> Task brief: Retype the listing below line for line, but only from the line with "camera: 20 degrees right, 15 degrees up" down to the line with "red bottle [411,354,443,415]", inclusive. Pictures stay out.

> Data supplied:
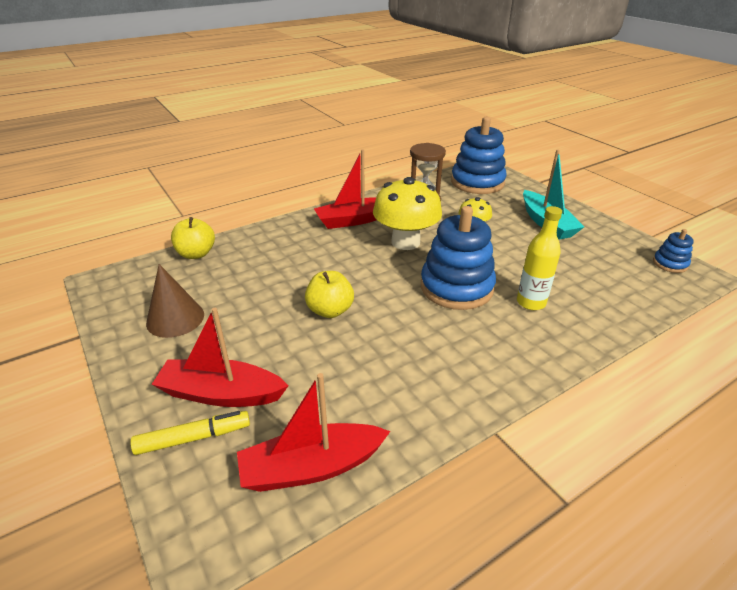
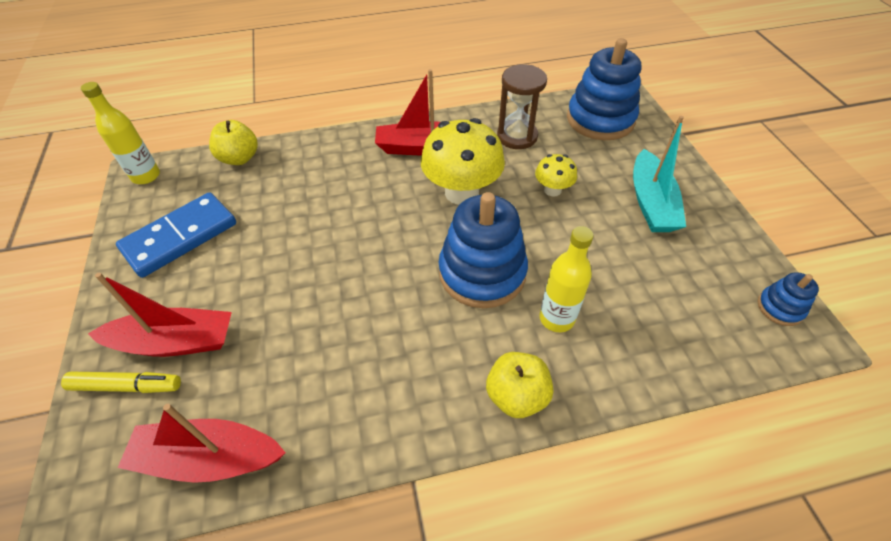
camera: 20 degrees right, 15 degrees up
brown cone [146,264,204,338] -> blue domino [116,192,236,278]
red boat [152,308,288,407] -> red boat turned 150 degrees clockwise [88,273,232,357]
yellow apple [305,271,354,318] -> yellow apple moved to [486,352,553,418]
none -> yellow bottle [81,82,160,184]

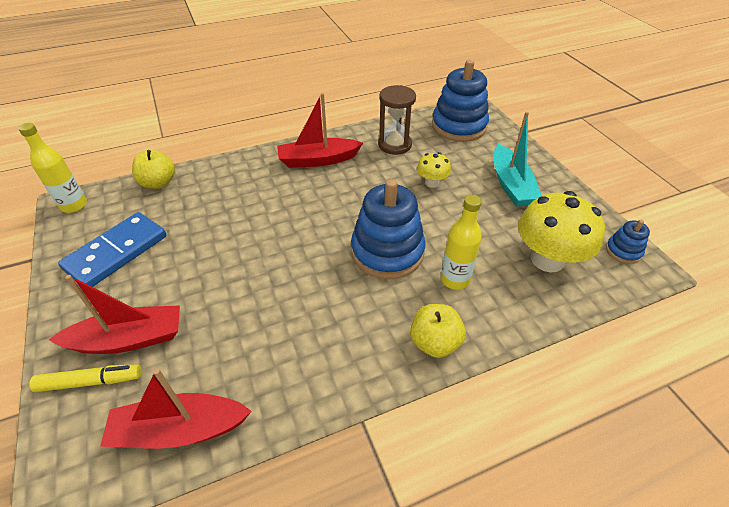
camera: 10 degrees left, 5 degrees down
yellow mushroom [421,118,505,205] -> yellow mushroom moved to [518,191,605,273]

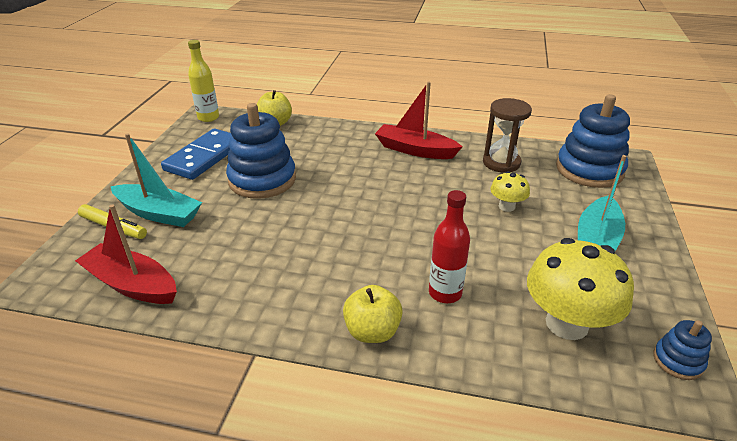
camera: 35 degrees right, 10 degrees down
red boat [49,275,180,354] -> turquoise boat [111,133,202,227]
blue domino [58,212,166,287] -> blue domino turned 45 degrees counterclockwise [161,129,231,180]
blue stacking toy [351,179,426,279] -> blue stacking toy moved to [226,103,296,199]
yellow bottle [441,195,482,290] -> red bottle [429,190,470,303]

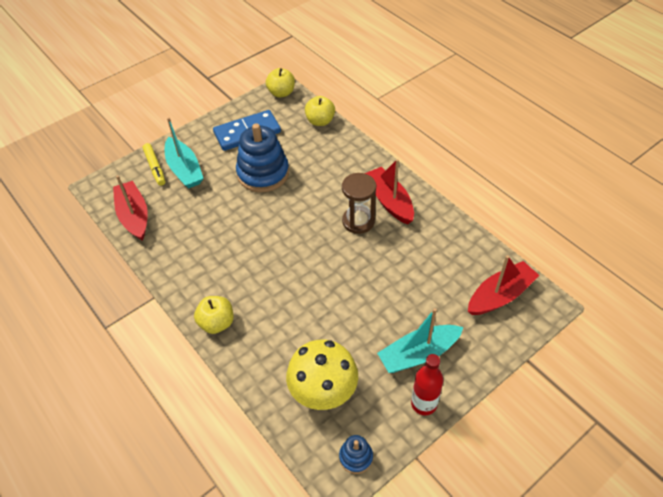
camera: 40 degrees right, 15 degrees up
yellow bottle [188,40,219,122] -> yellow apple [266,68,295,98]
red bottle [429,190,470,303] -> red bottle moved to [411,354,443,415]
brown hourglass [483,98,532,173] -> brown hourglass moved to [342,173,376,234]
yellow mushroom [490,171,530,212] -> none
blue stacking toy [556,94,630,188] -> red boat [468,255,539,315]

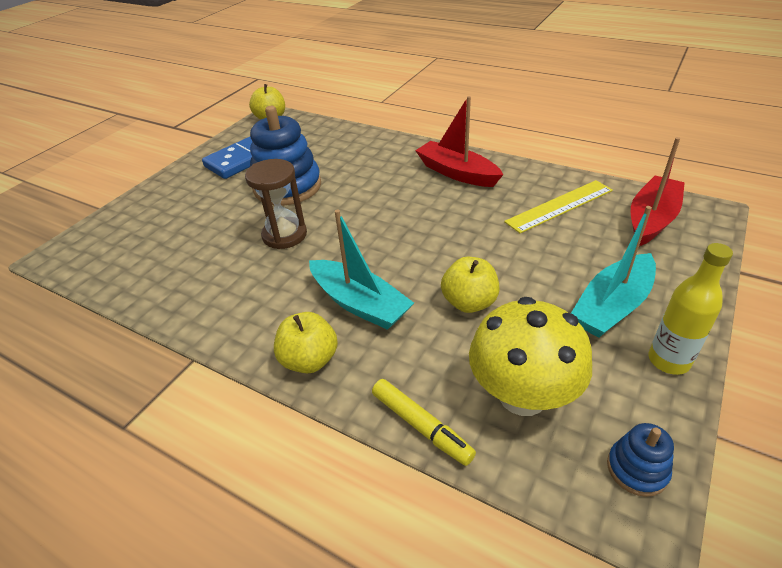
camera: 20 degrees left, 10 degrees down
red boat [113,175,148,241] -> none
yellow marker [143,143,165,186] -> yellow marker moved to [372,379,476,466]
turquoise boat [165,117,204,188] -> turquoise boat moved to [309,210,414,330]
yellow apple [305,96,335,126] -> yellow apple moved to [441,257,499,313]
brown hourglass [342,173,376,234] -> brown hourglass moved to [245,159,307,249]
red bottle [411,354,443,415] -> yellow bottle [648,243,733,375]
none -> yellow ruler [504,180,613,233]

* * *

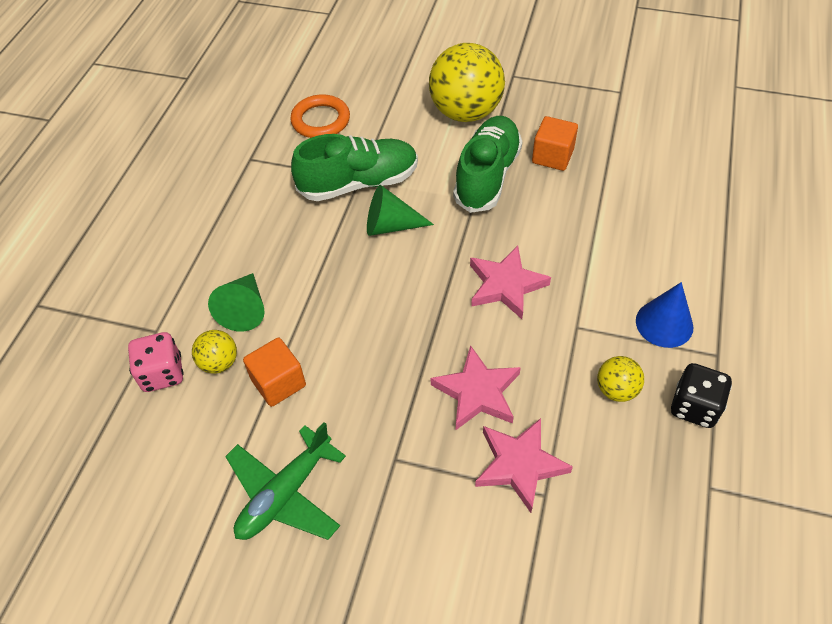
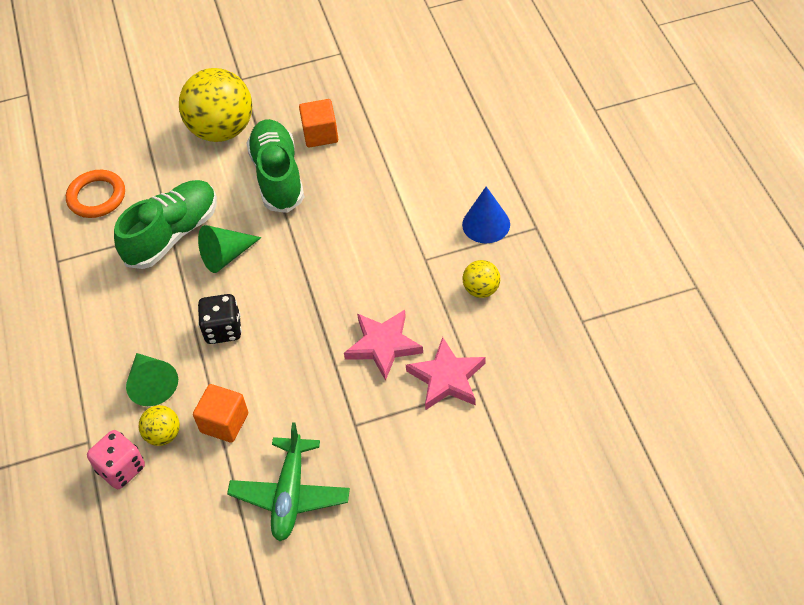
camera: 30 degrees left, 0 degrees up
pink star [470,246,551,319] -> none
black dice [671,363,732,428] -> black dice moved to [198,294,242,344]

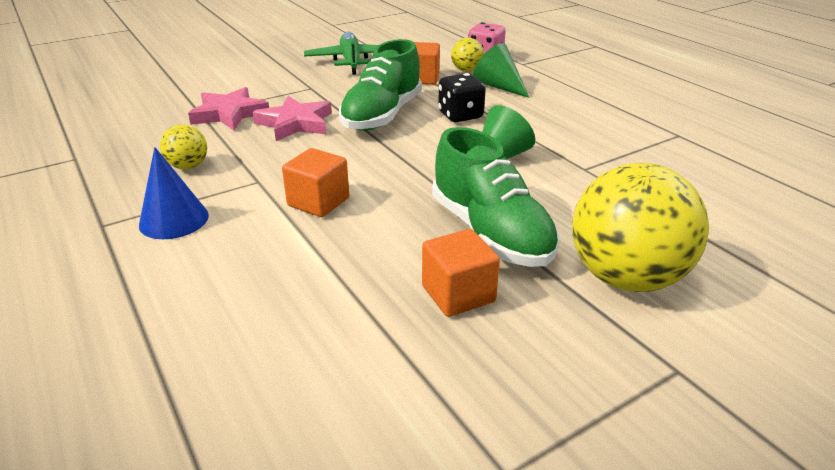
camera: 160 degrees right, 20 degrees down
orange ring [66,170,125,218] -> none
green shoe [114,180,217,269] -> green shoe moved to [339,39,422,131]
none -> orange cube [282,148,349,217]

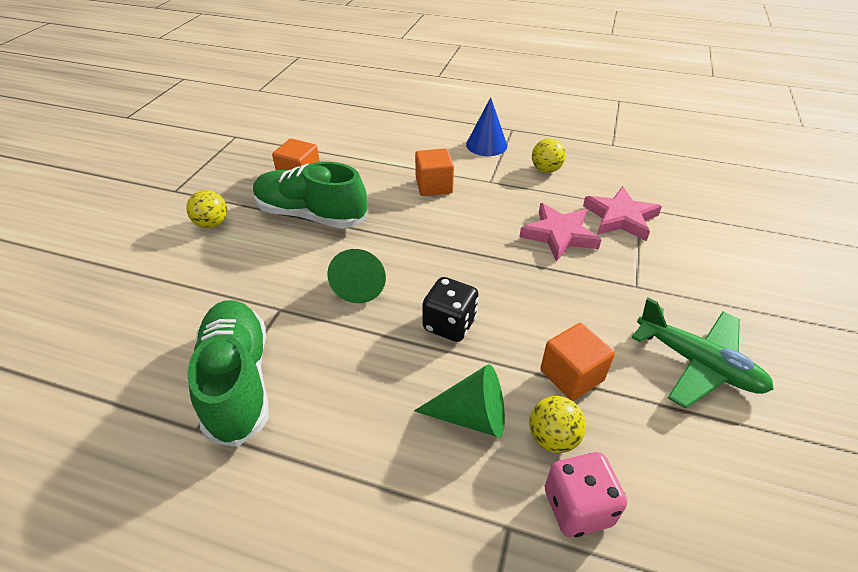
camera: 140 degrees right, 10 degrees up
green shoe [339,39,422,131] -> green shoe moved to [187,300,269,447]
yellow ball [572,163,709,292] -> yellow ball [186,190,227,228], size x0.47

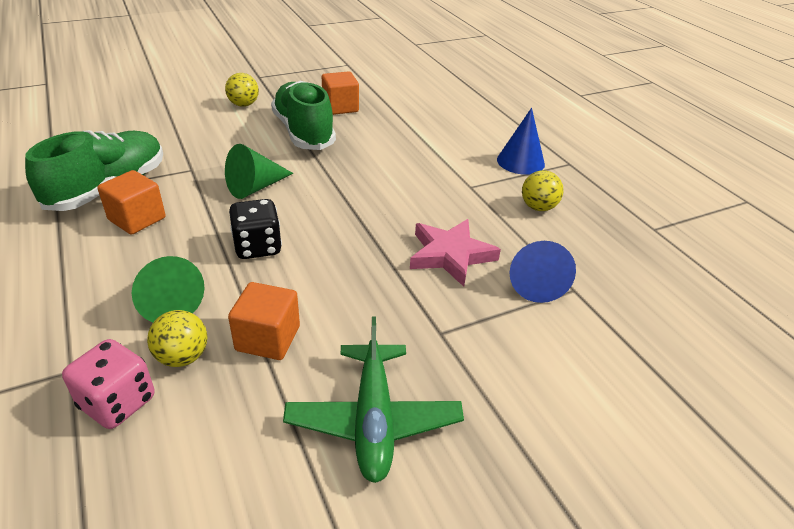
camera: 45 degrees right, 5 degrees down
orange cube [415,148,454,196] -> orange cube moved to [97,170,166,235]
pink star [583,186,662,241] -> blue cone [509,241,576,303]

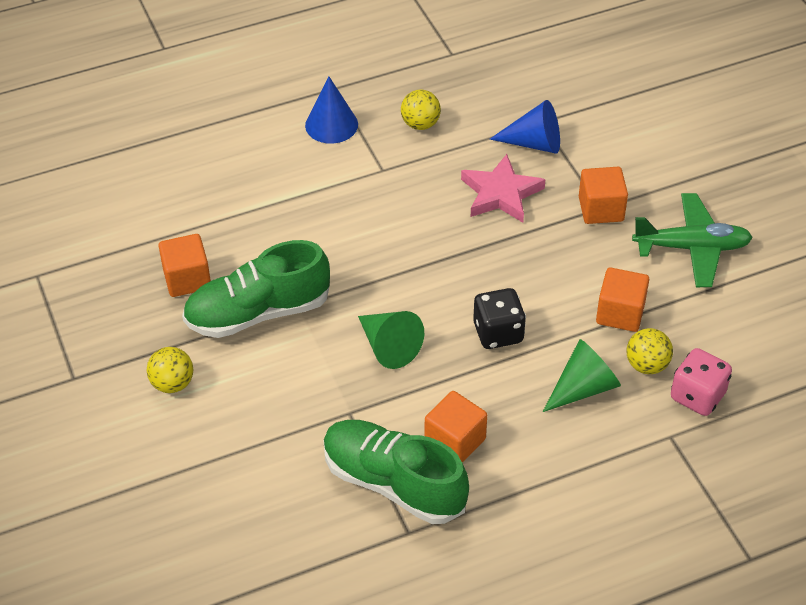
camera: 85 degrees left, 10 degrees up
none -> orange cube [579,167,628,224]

---

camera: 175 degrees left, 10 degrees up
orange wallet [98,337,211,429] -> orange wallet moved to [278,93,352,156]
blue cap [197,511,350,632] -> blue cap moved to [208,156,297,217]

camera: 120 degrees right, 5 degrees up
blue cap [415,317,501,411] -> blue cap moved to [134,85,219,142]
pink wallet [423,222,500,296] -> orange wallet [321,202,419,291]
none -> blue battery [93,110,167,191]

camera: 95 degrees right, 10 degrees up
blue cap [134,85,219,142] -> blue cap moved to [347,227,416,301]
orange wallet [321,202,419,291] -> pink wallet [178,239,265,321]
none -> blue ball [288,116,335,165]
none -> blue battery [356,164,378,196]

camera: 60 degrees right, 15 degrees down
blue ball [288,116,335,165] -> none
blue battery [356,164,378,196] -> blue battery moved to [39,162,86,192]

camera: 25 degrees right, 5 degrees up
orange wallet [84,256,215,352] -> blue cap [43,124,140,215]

> Task output:
camera: 20 degrees right, 15 degrees up
brown cone [146,264,204,338] -> blue domino [116,192,236,278]
red boat [152,308,288,407] -> red boat turned 150 degrees clockwise [88,273,232,357]
yellow apple [305,271,354,318] -> yellow apple moved to [486,352,553,418]
none -> yellow bottle [81,82,160,184]

camera: 10 degrees left, 5 degrees down
yellow mushroom [421,118,505,205] -> yellow mushroom moved to [518,191,605,273]

camera: 35 degrees right, 10 degrees down
red boat [49,275,180,354] -> turquoise boat [111,133,202,227]
blue domino [58,212,166,287] -> blue domino turned 45 degrees counterclockwise [161,129,231,180]
blue stacking toy [351,179,426,279] -> blue stacking toy moved to [226,103,296,199]
yellow bottle [441,195,482,290] -> red bottle [429,190,470,303]

camera: 40 degrees right, 15 degrees up
yellow bottle [188,40,219,122] -> yellow apple [266,68,295,98]
red bottle [429,190,470,303] -> red bottle moved to [411,354,443,415]
brown hourglass [483,98,532,173] -> brown hourglass moved to [342,173,376,234]
yellow mushroom [490,171,530,212] -> none
blue stacking toy [556,94,630,188] -> red boat [468,255,539,315]

camera: 20 degrees left, 10 degrees down
red boat [113,175,148,241] -> none
yellow marker [143,143,165,186] -> yellow marker moved to [372,379,476,466]
turquoise boat [165,117,204,188] -> turquoise boat moved to [309,210,414,330]
yellow apple [305,96,335,126] -> yellow apple moved to [441,257,499,313]
brown hourglass [342,173,376,234] -> brown hourglass moved to [245,159,307,249]
red bottle [411,354,443,415] -> yellow bottle [648,243,733,375]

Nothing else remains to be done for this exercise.